(Records from a collection)

= Beginning of Section =

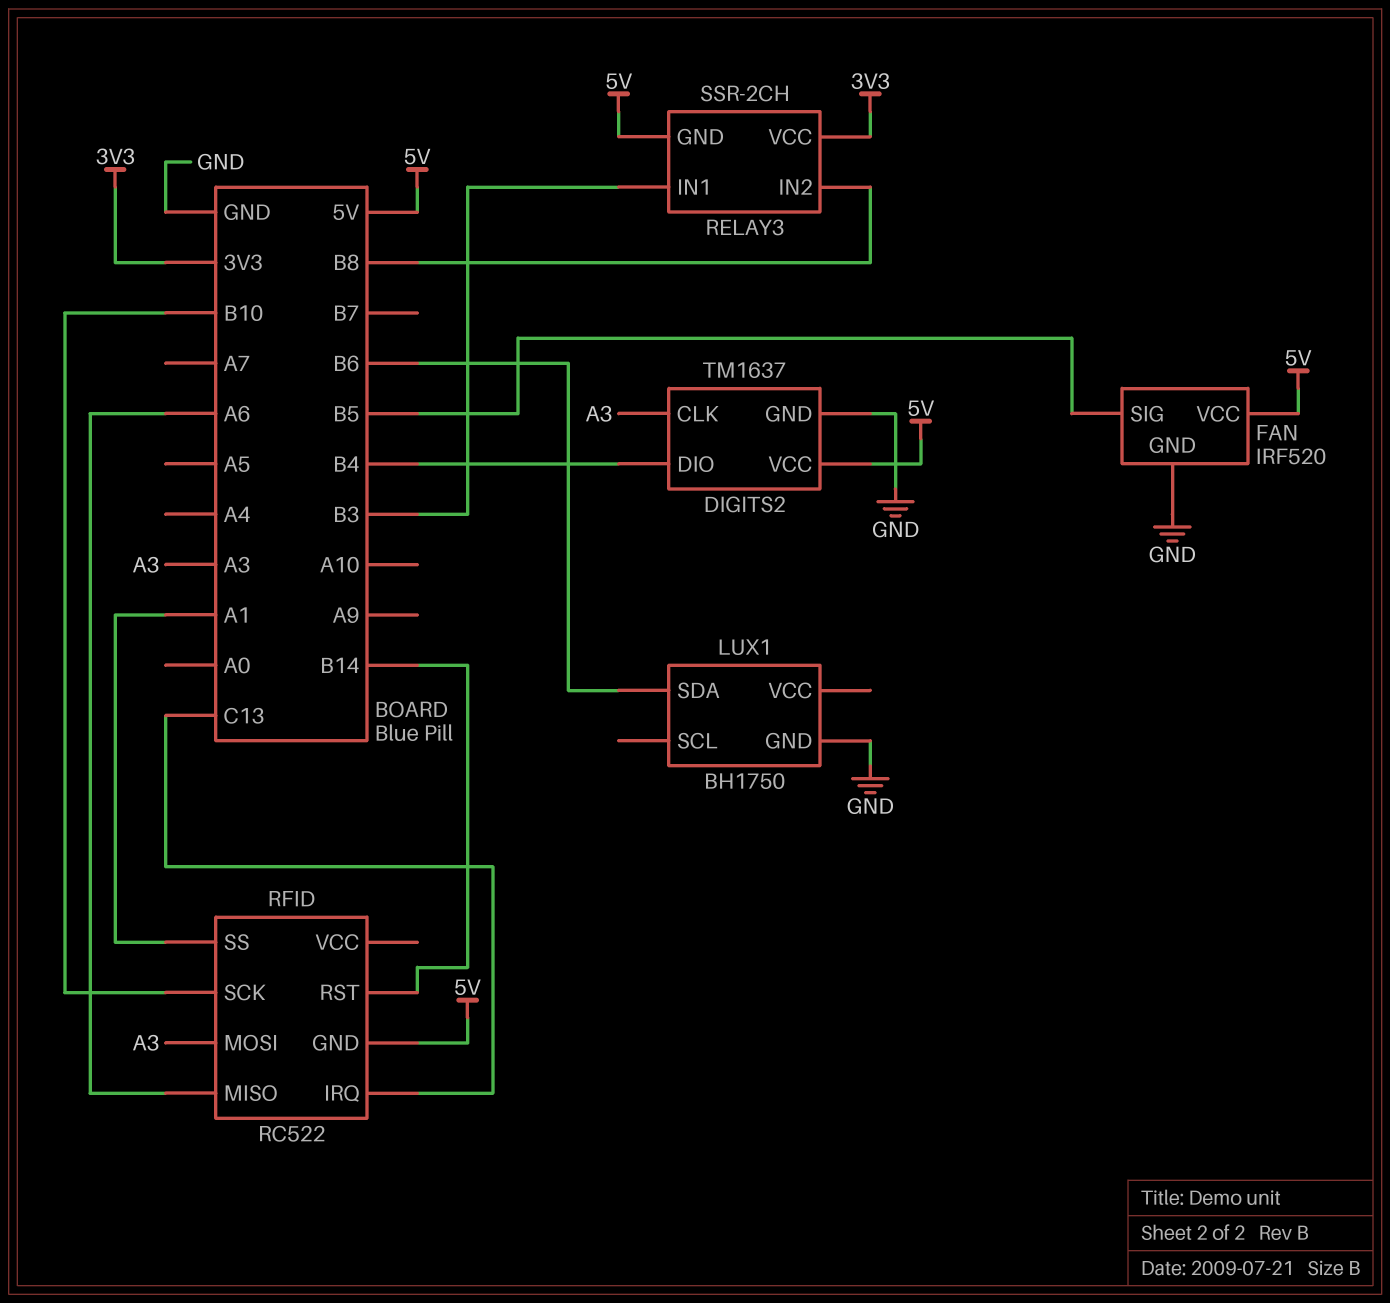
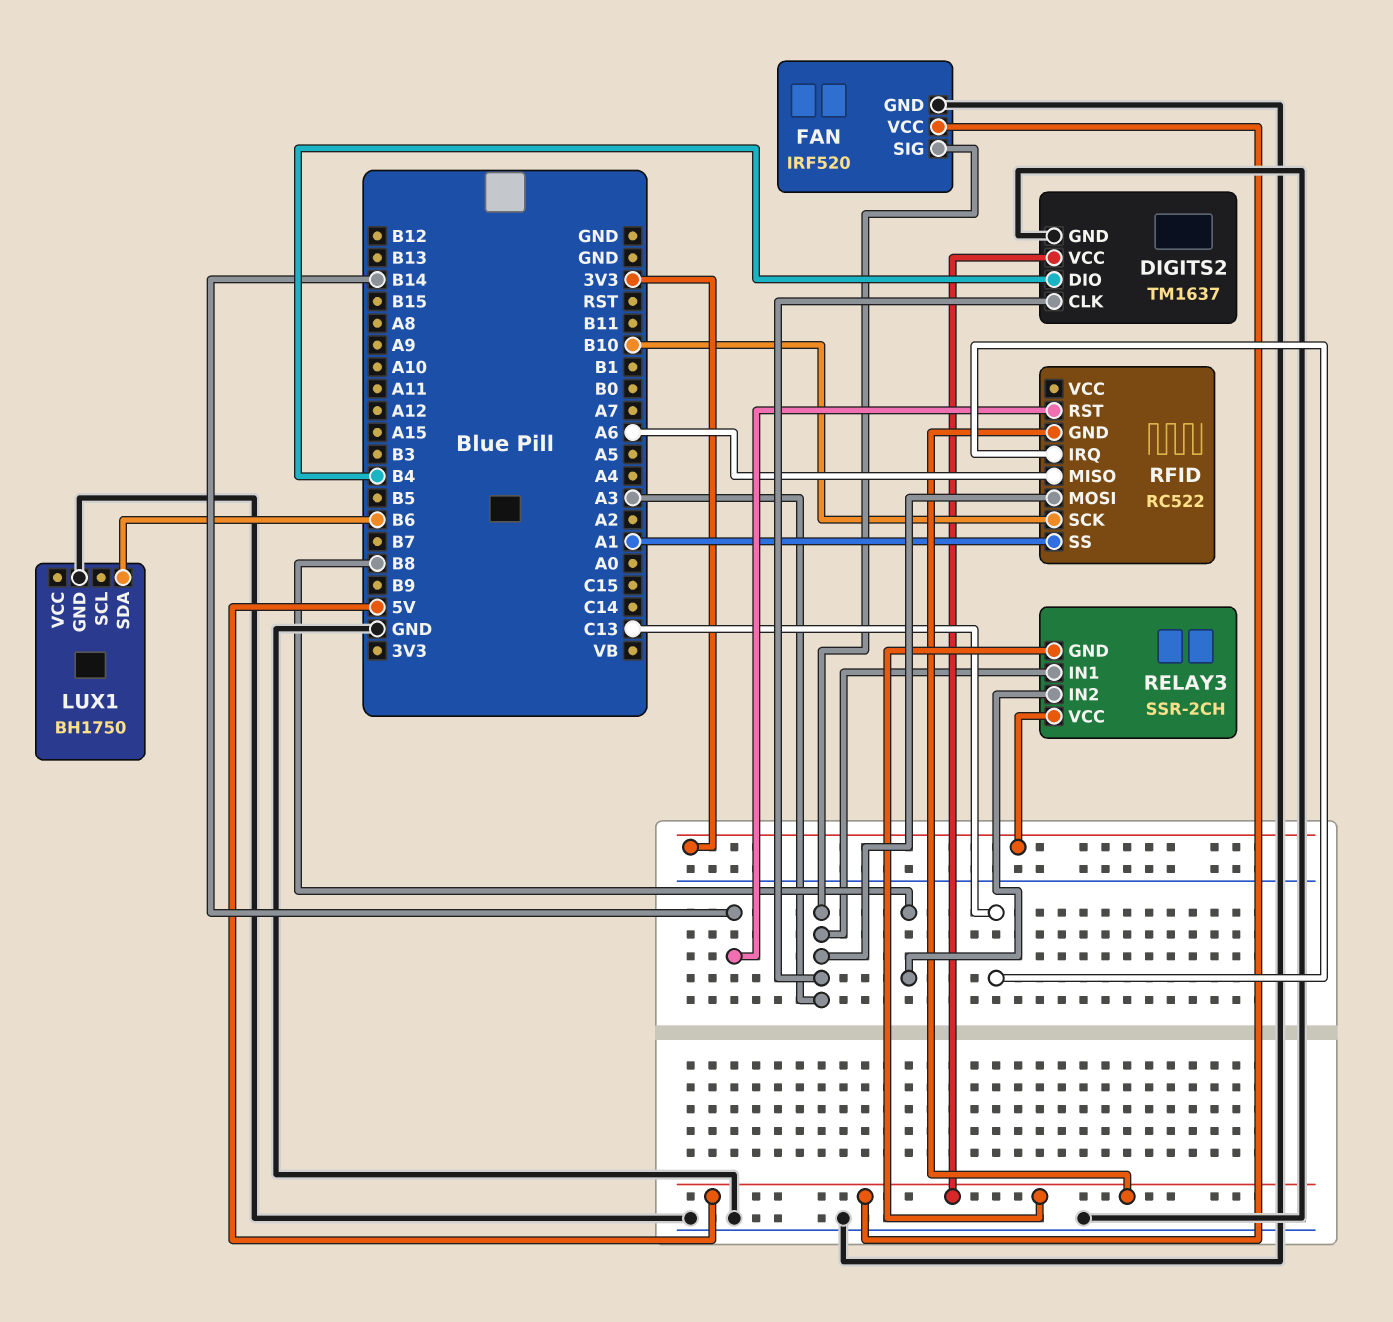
FAN pin SIG: B5 -> A3
RELAY3 pin IN1: B3 -> A3

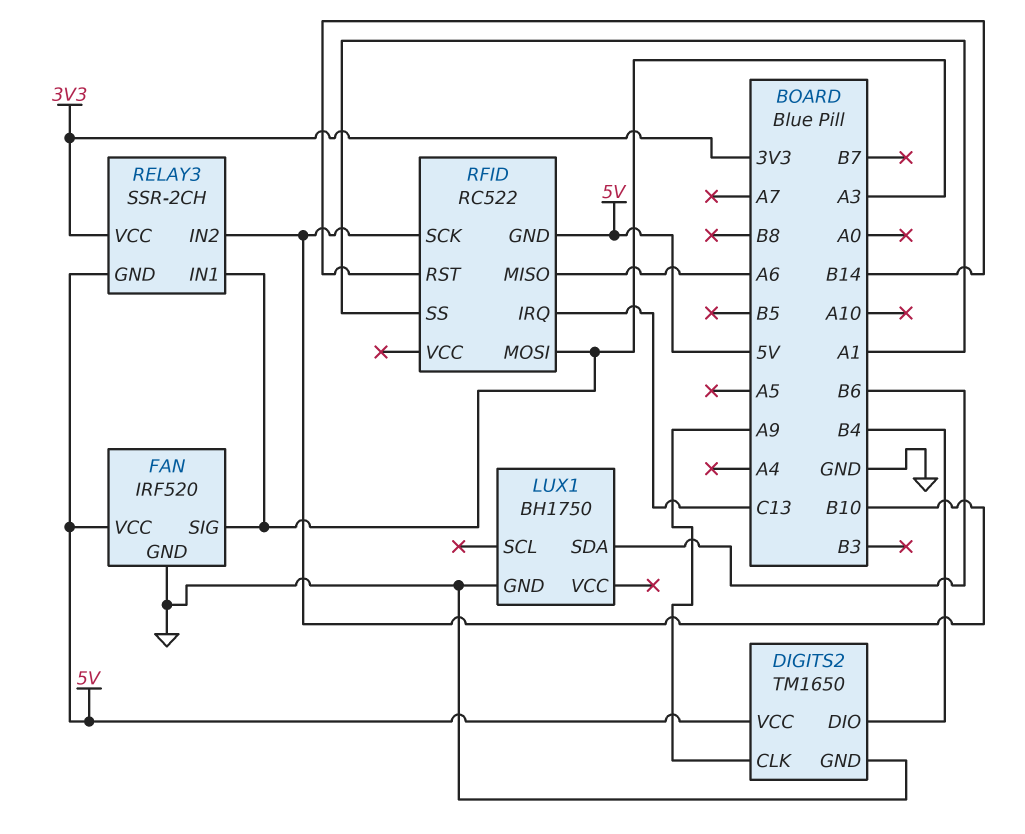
DIGITS2: TM1637 -> TM1650
DIGITS2 pin CLK: A3 -> A9
RELAY3 pin IN2: B8 -> B10

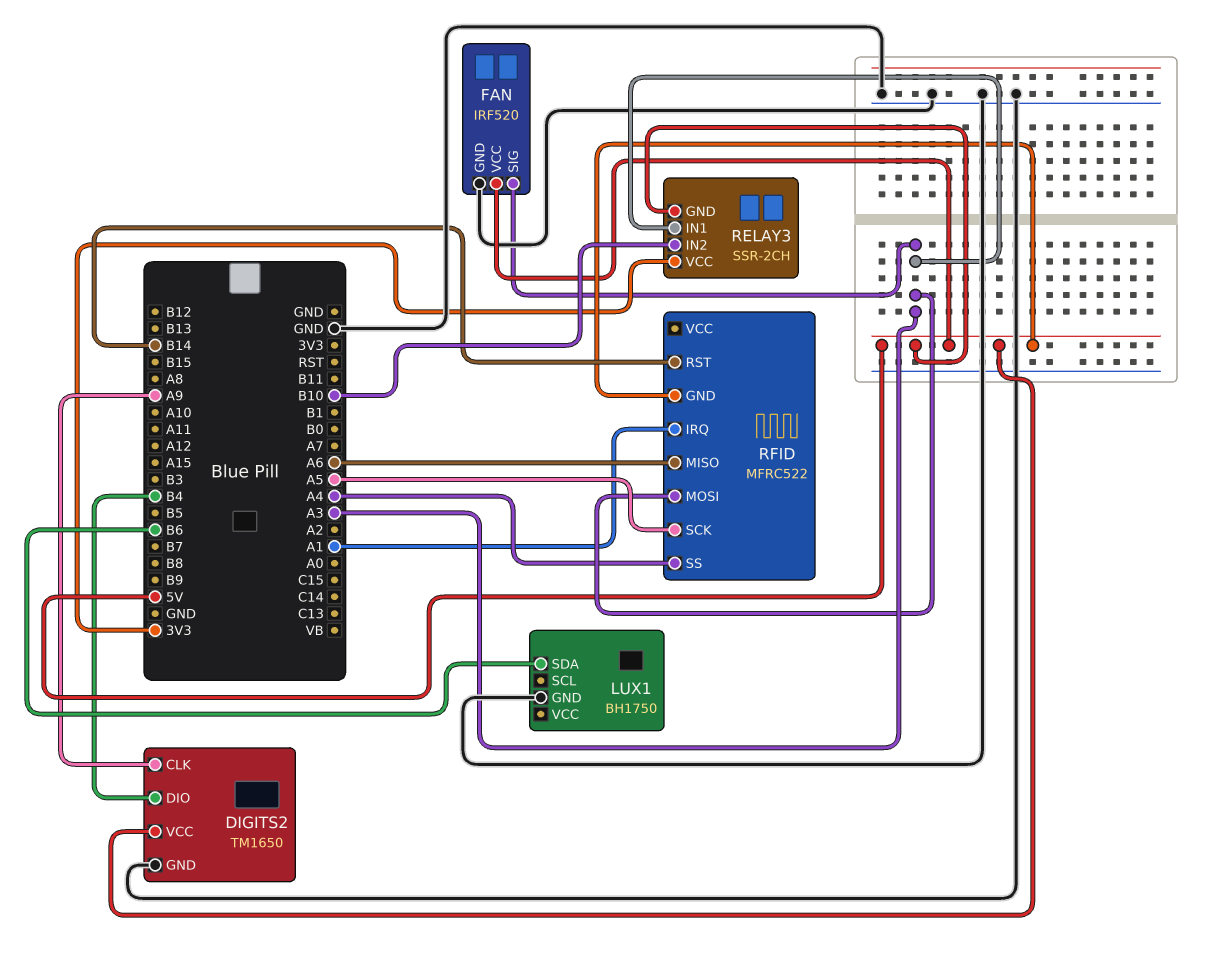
RFID: RC522 -> MFRC522
RFID pin IRQ: C13 -> A1
RFID pin SCK: B10 -> A5
RFID pin SS: A1 -> A4

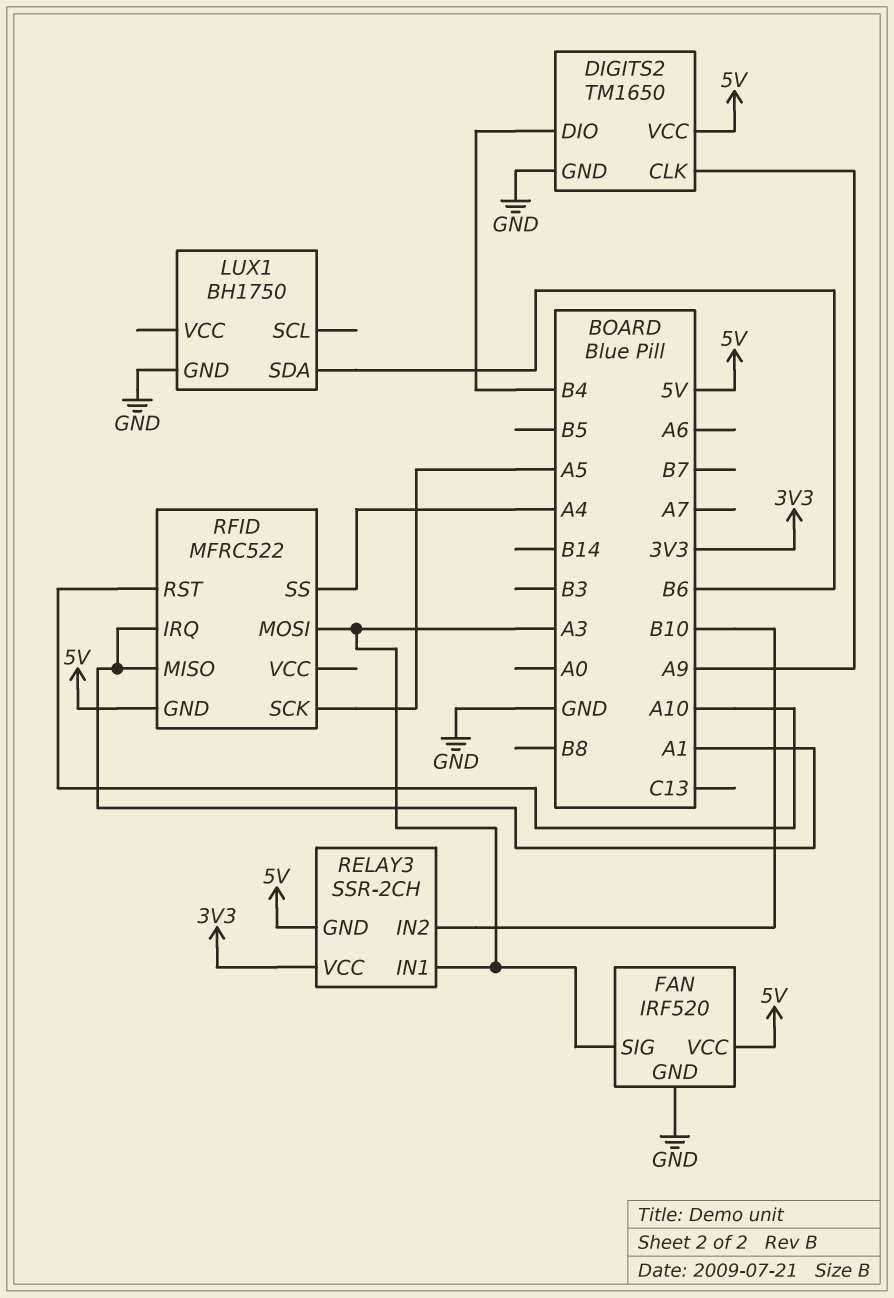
RFID pin MISO: A6 -> A1
RFID pin RST: B14 -> A10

= End of Section =

REQUIREMENT: Reproduce each entry above word for word. Pictures are not part of the copy.

TASK SOLUTION:
FAN pin SIG: B5 -> A3
RELAY3 pin IN1: B3 -> A3

DIGITS2: TM1637 -> TM1650
DIGITS2 pin CLK: A3 -> A9
RELAY3 pin IN2: B8 -> B10

RFID: RC522 -> MFRC522
RFID pin IRQ: C13 -> A1
RFID pin SCK: B10 -> A5
RFID pin SS: A1 -> A4

RFID pin MISO: A6 -> A1
RFID pin RST: B14 -> A10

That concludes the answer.